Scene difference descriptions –
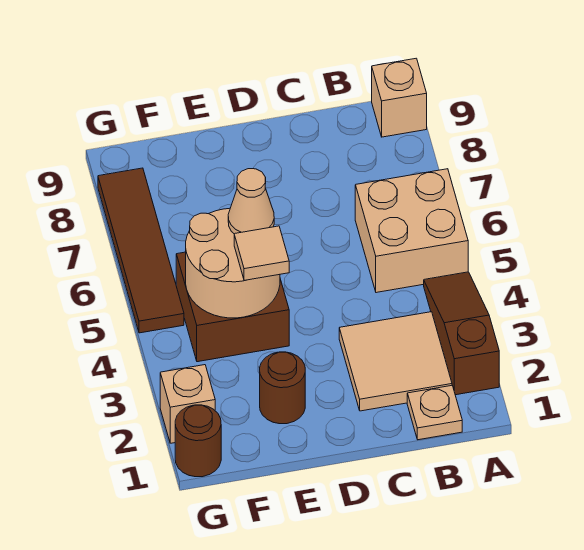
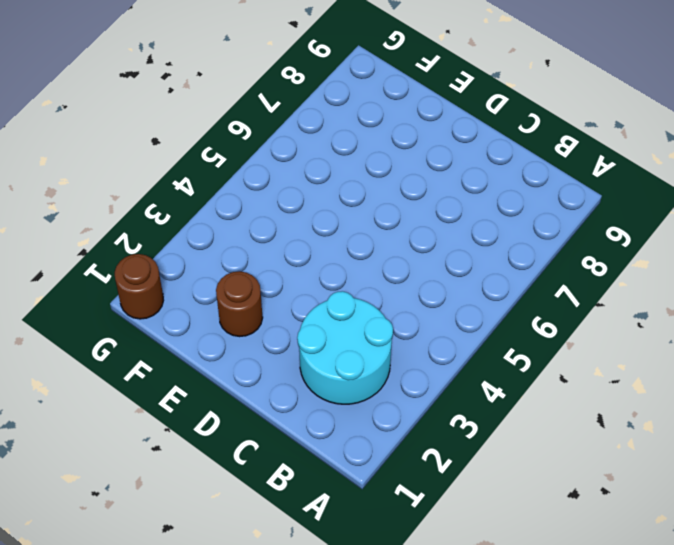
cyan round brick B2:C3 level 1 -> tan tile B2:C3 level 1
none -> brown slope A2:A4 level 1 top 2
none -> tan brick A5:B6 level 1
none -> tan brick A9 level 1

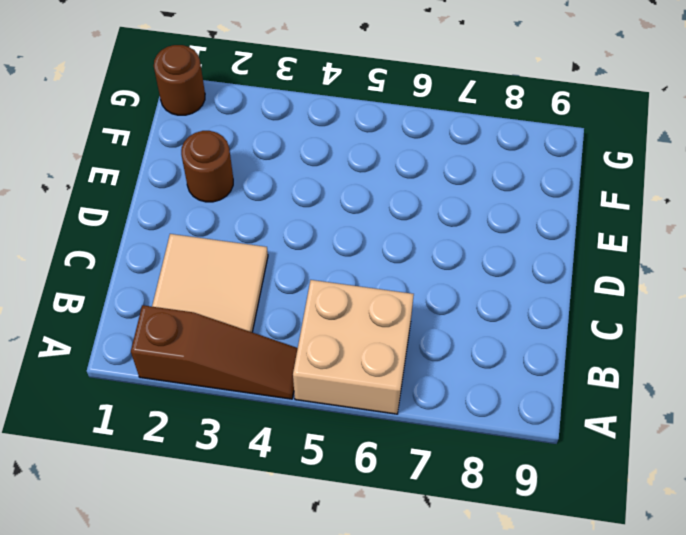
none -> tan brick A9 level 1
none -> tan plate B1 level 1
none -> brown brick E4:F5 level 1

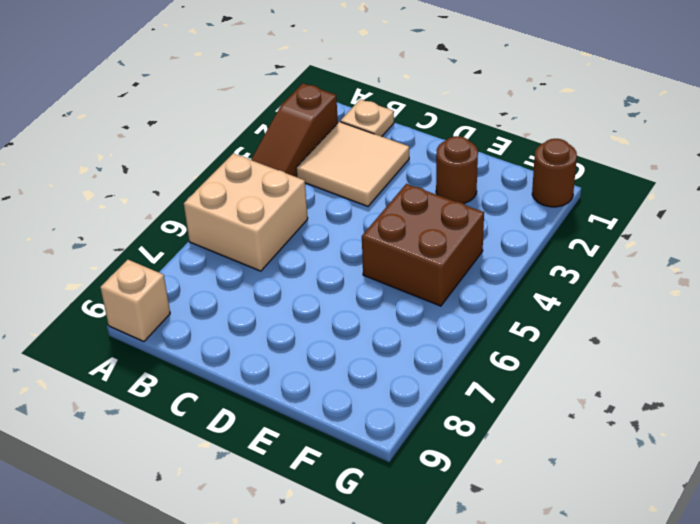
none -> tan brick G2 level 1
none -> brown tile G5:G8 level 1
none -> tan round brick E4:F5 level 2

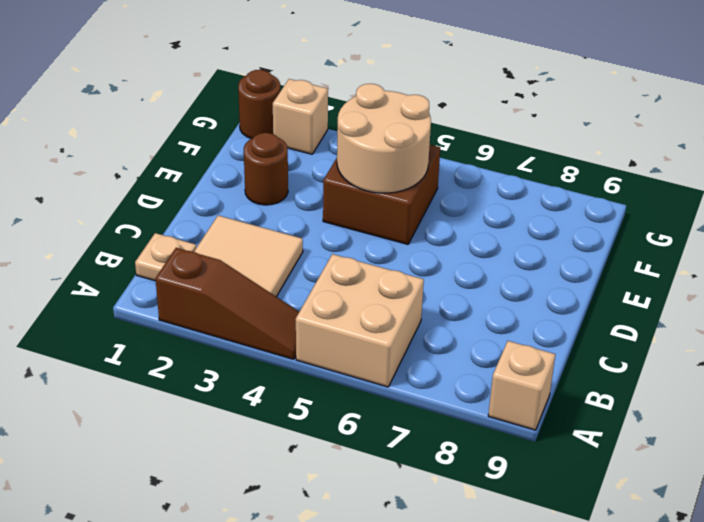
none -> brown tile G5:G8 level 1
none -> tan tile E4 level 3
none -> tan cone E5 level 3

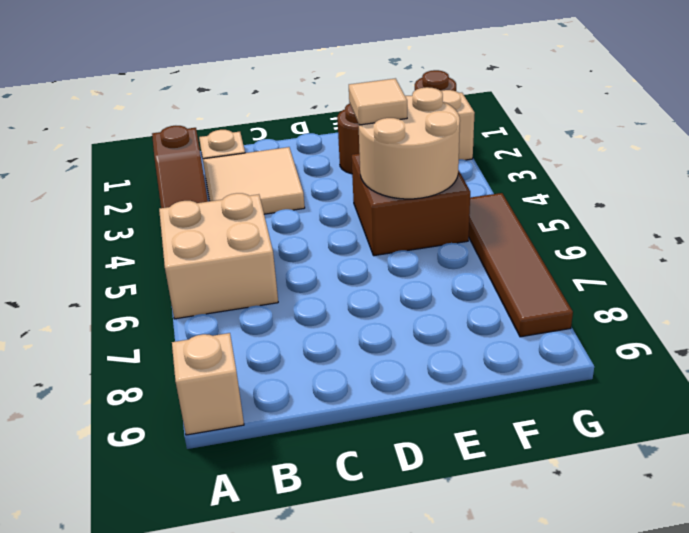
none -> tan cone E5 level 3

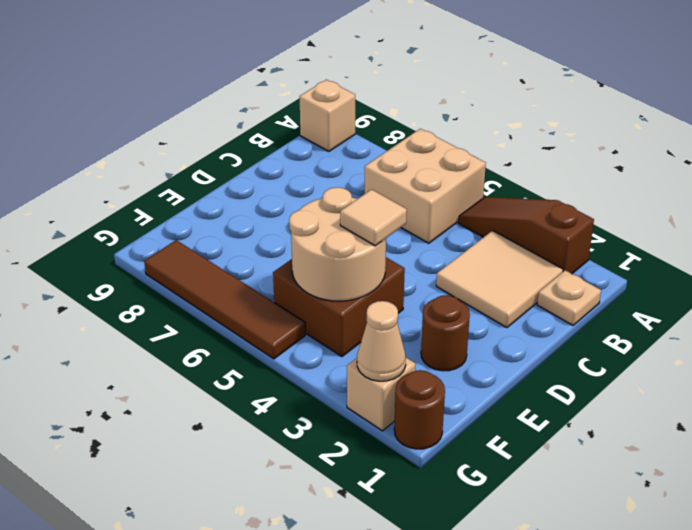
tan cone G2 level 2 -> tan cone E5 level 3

DIRECTIONS – All lines above containing the string "round": copy each one.

EXPECTED ANSWER –
cyan round brick B2:C3 level 1 -> tan tile B2:C3 level 1
none -> tan round brick E4:F5 level 2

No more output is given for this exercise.